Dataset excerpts
-- Opening Marker --
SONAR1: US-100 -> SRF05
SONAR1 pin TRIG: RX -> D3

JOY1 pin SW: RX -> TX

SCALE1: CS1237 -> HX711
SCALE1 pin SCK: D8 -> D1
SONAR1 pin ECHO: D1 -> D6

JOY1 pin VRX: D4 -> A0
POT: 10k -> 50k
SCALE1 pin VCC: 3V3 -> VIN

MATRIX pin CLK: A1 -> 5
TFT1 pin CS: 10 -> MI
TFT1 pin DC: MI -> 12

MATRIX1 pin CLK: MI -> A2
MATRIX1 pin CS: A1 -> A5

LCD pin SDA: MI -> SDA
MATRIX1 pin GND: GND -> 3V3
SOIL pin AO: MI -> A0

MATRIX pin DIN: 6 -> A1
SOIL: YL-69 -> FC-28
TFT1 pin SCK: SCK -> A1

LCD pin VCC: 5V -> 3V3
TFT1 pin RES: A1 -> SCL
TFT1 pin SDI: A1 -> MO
-- Closing Marker --
WHAT YOU WILL DO
Take the lines above and retype all of them exactly.

ANSWER SPACE
SONAR1: US-100 -> SRF05
SONAR1 pin TRIG: RX -> D3

JOY1 pin SW: RX -> TX

SCALE1: CS1237 -> HX711
SCALE1 pin SCK: D8 -> D1
SONAR1 pin ECHO: D1 -> D6

JOY1 pin VRX: D4 -> A0
POT: 10k -> 50k
SCALE1 pin VCC: 3V3 -> VIN

MATRIX pin CLK: A1 -> 5
TFT1 pin CS: 10 -> MI
TFT1 pin DC: MI -> 12

MATRIX1 pin CLK: MI -> A2
MATRIX1 pin CS: A1 -> A5

LCD pin SDA: MI -> SDA
MATRIX1 pin GND: GND -> 3V3
SOIL pin AO: MI -> A0

MATRIX pin DIN: 6 -> A1
SOIL: YL-69 -> FC-28
TFT1 pin SCK: SCK -> A1

LCD pin VCC: 5V -> 3V3
TFT1 pin RES: A1 -> SCL
TFT1 pin SDI: A1 -> MO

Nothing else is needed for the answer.